• **What is needed**: Check each line below for the word "none", then please report how many lines have it and nothing more.

─── Entries provided

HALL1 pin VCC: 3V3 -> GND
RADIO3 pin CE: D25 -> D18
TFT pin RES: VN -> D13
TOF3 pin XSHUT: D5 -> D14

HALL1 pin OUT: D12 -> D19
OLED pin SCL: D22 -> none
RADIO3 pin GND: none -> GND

──────
─── Entries provided

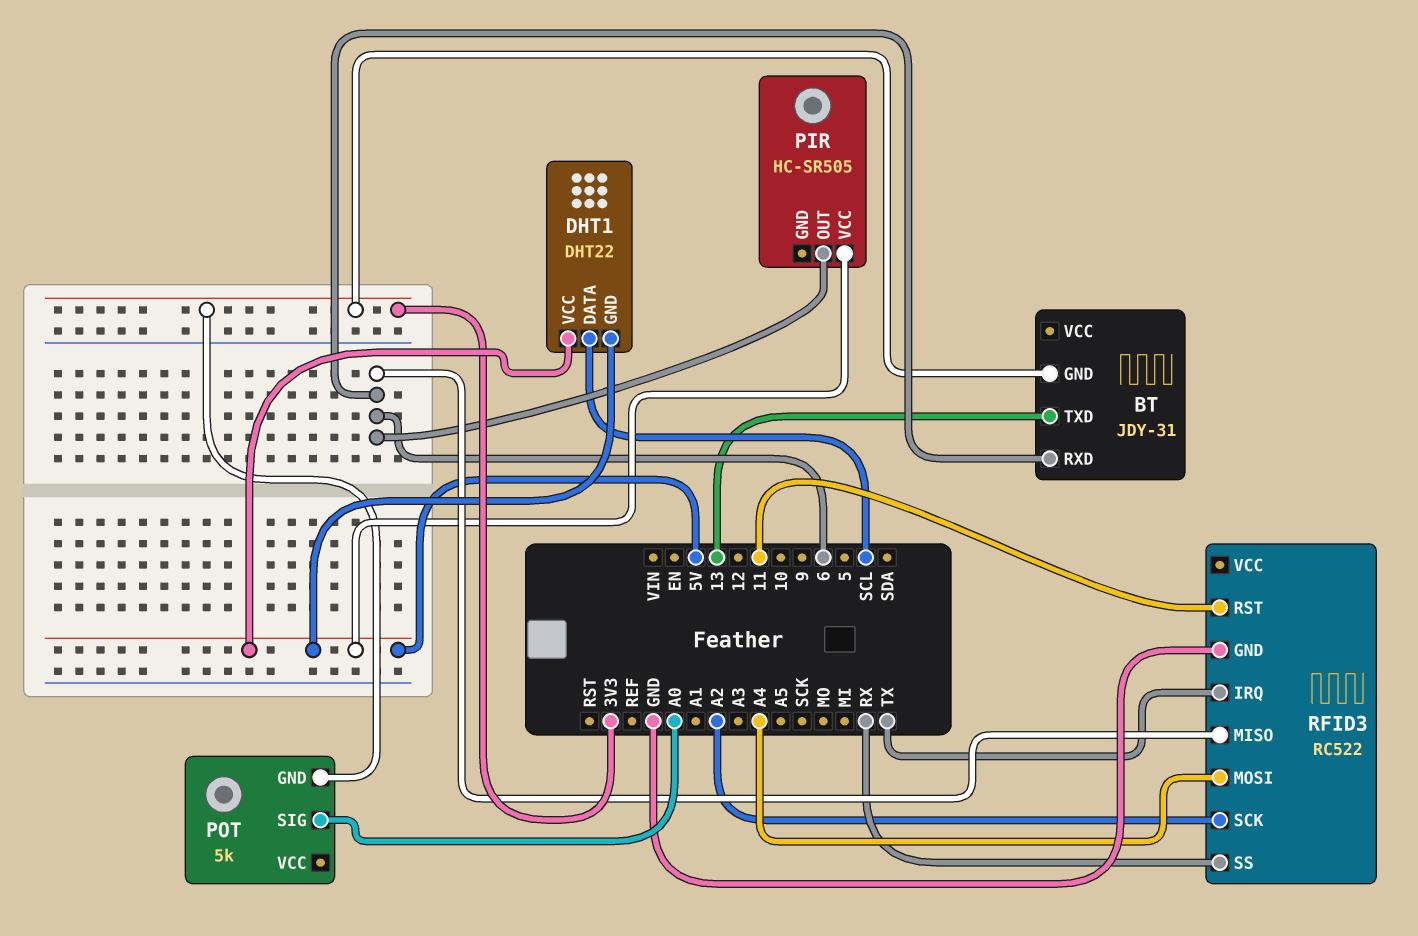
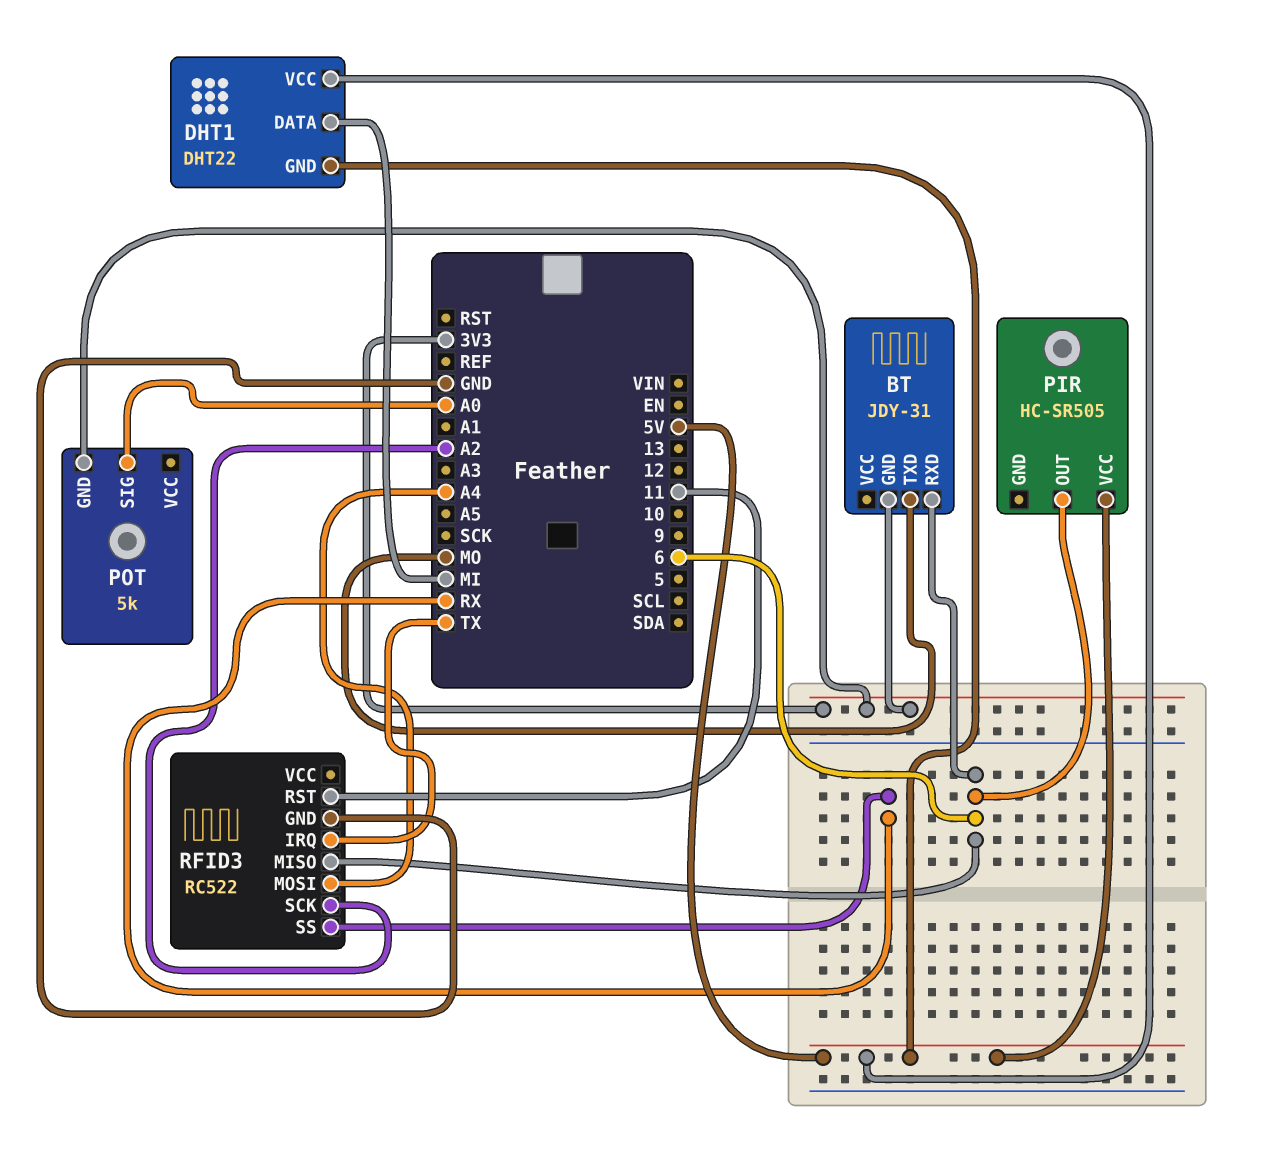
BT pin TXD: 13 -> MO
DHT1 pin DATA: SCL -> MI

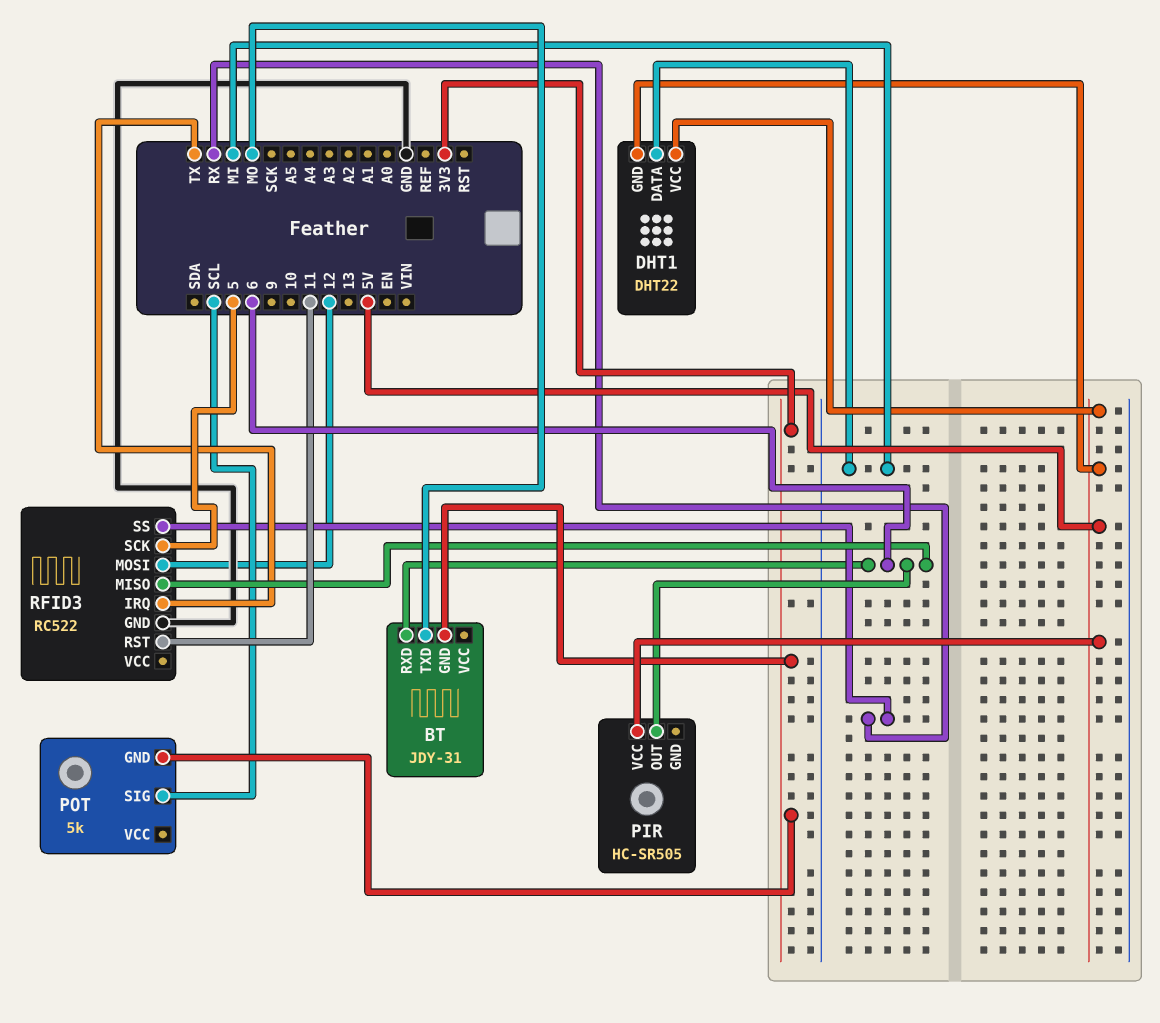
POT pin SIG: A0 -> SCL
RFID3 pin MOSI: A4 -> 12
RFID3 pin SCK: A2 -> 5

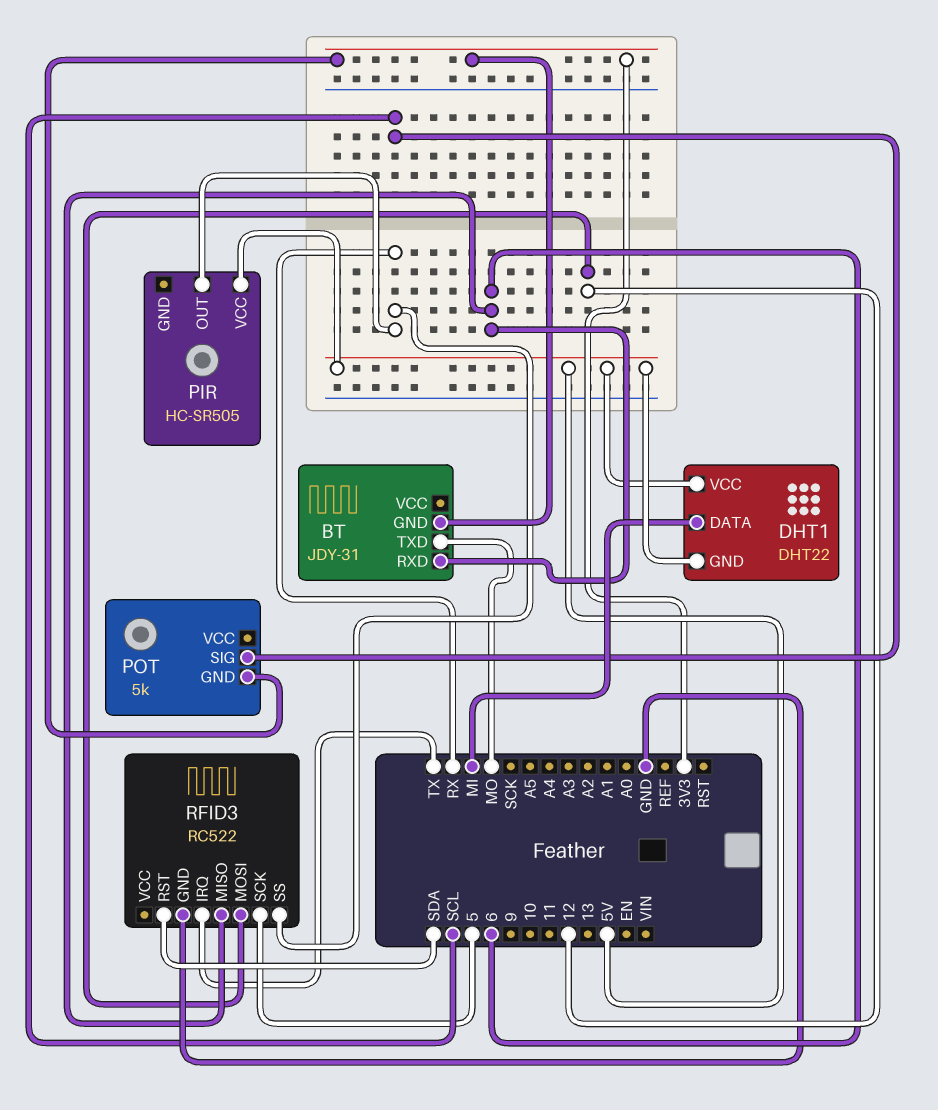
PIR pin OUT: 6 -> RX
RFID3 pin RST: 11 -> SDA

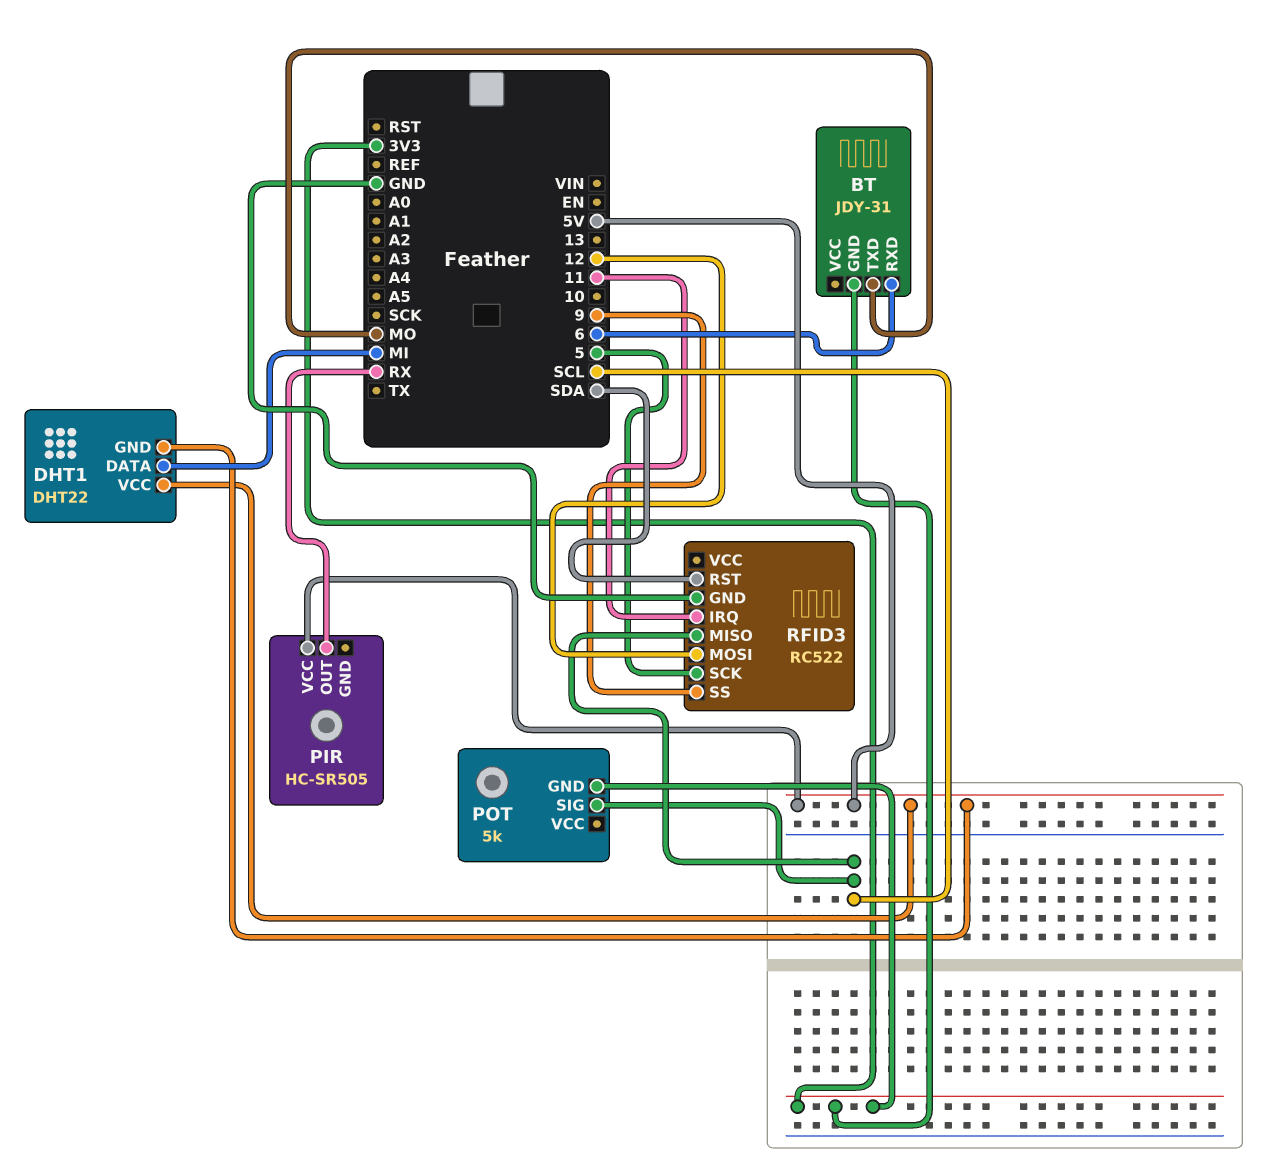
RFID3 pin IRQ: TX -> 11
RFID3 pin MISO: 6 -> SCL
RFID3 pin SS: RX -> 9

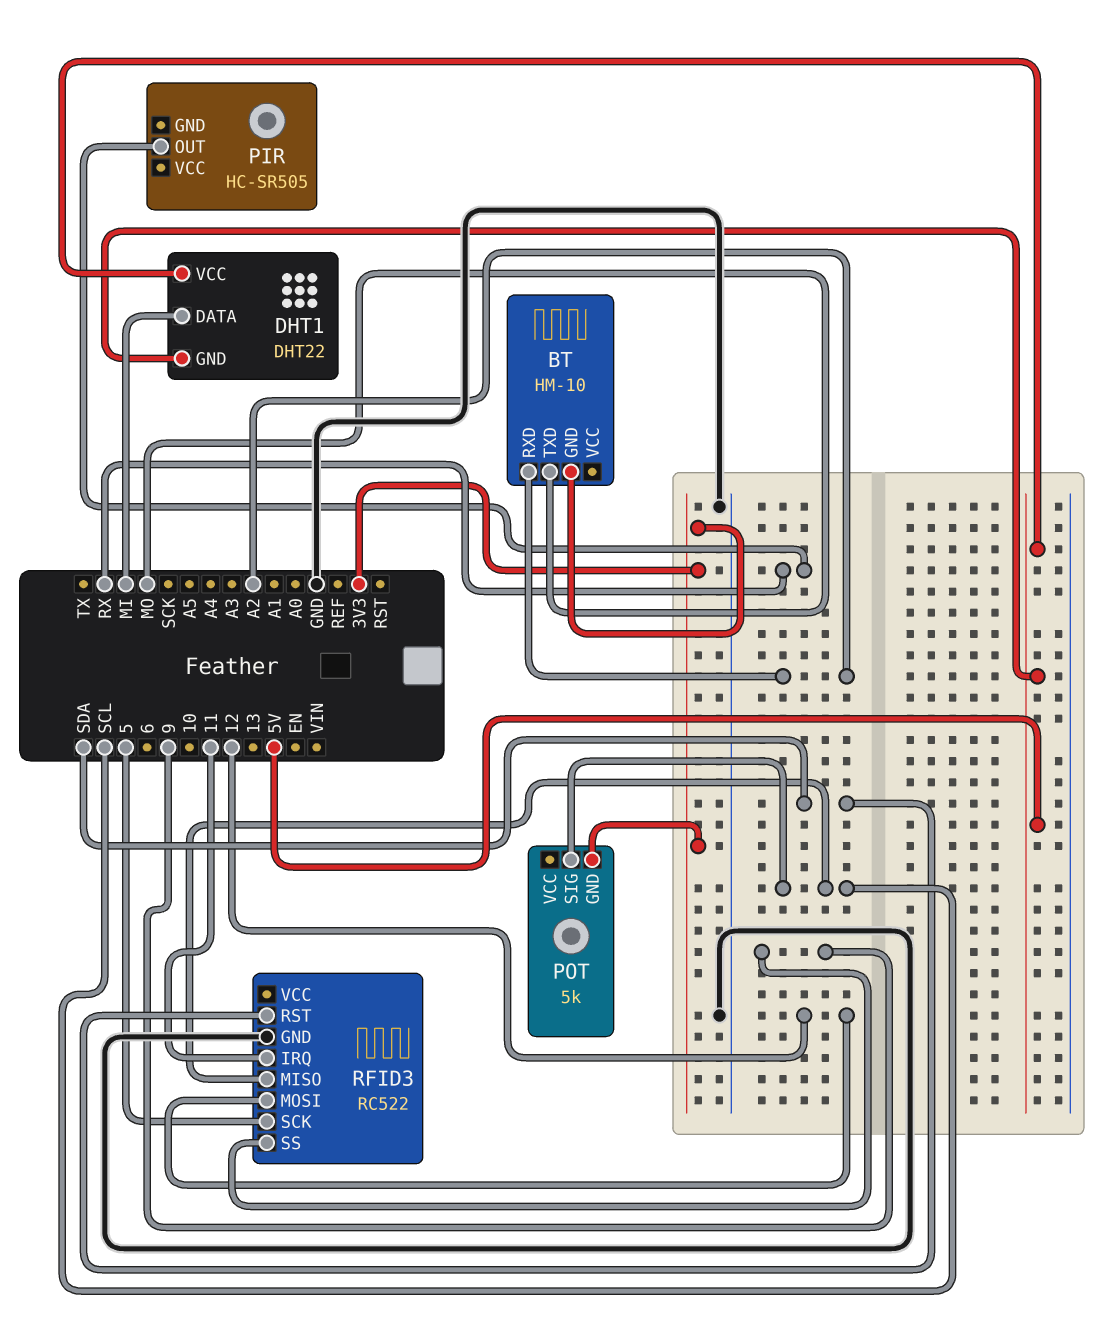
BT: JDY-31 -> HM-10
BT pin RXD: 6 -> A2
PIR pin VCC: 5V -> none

──────

• **Reply**: 3